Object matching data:
::::::::::
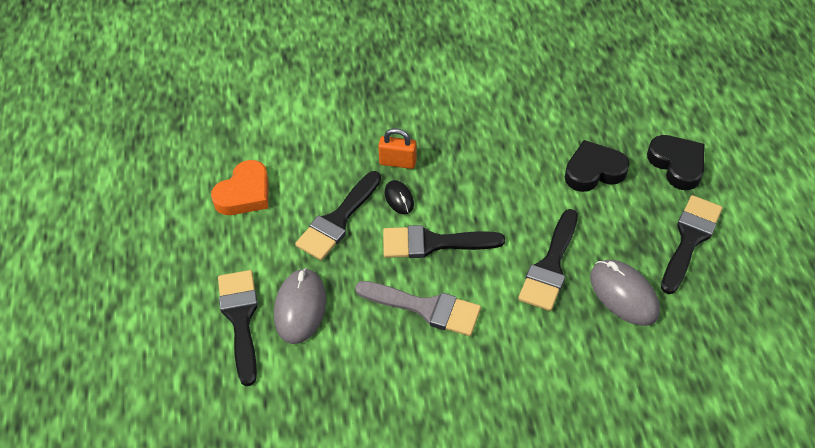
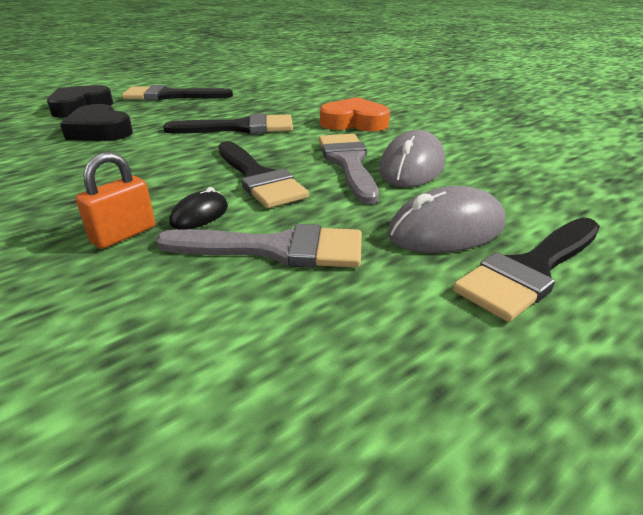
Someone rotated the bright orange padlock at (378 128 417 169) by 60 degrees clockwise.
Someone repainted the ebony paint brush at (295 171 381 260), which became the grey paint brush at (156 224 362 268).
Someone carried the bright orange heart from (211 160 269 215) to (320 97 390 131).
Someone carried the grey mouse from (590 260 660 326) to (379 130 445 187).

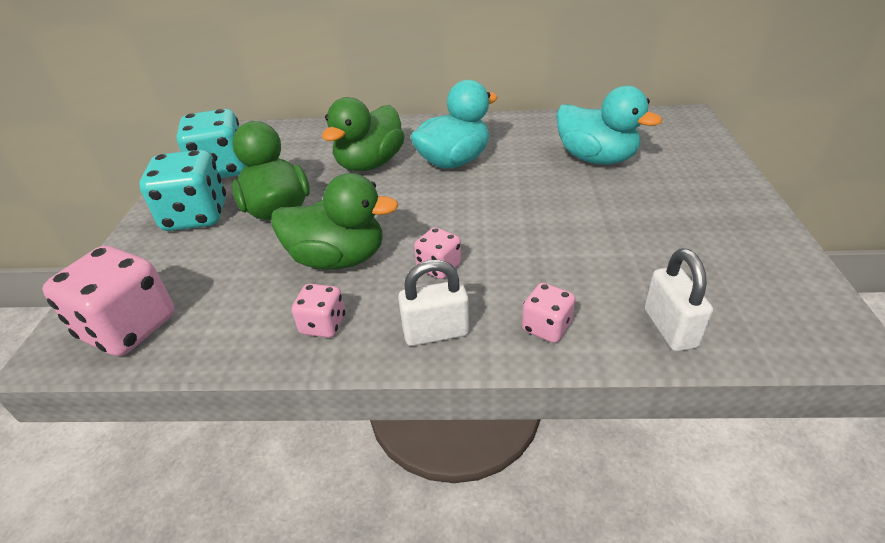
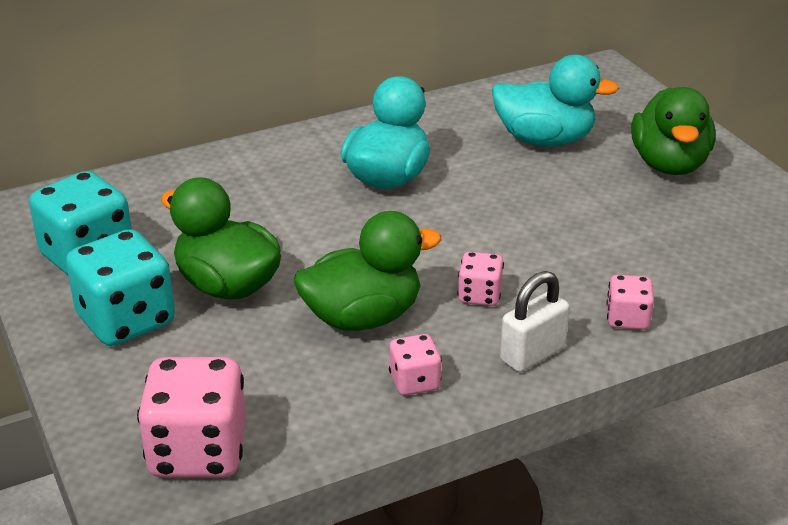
Someone carried the green duck from (322 97 405 171) to (631 87 716 175).
Someone took away the snow-white padlock at (644 248 713 352).

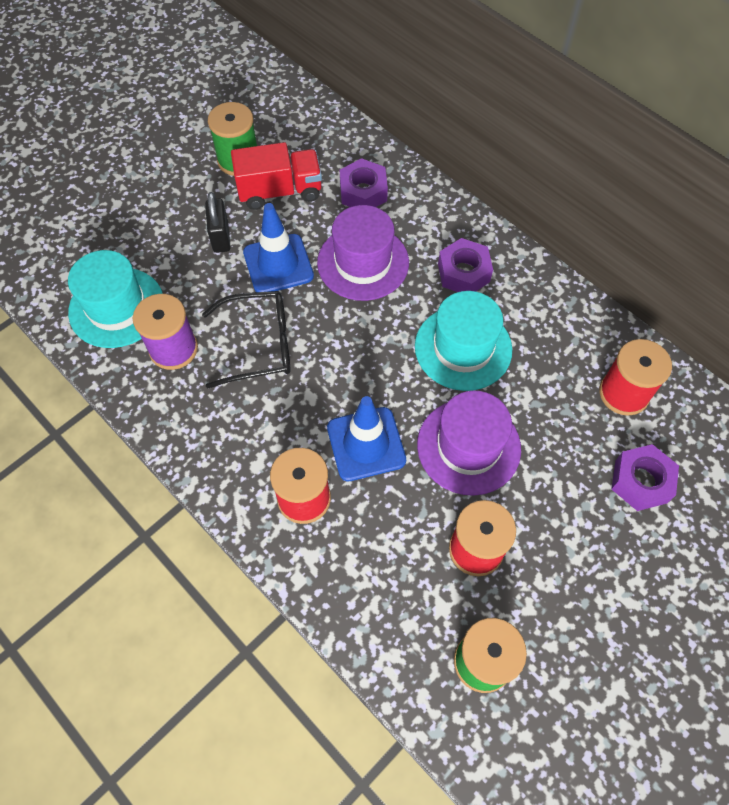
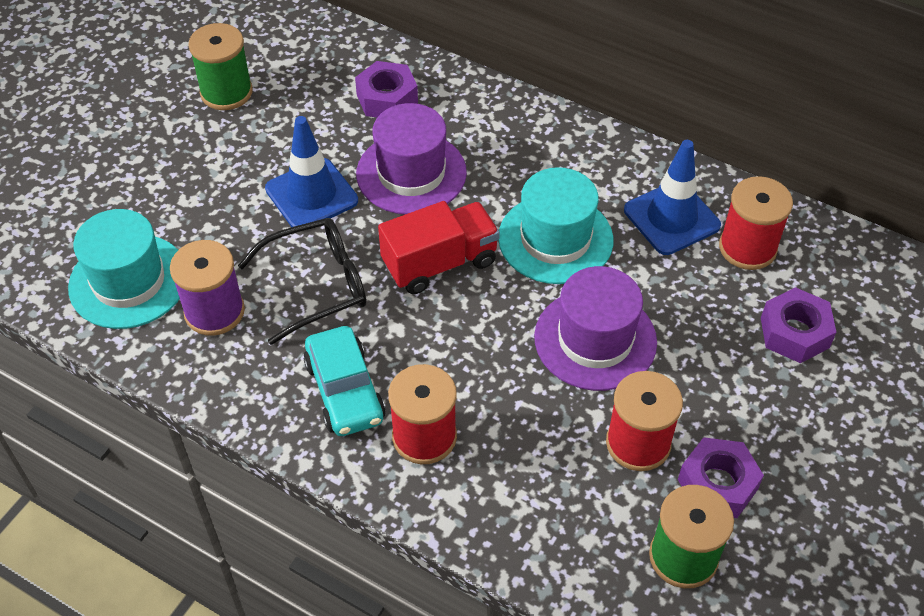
Someone put down the aqua toy car at (303 326 386 436).
Someone carried the scarlet lorry from (231 142 322 210) to (378 201 500 294).
Someone carried the cobalt safety cone from (327 396 406 481) to (624 140 721 255).
Someone carried the violet hex nut from (438 238 493 292) to (678 437 764 518).
Someone took away the ebony padlock at (205 192 231 253).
::::::::::
◆ DESCRIPTION OF THE TASK
Search the entries above for the string "orange". Copy each line in which it appears.

◆ EXERCISE OUTPUT
Someone rotated the bright orange padlock at (378 128 417 169) by 60 degrees clockwise.
Someone carried the bright orange heart from (211 160 269 215) to (320 97 390 131).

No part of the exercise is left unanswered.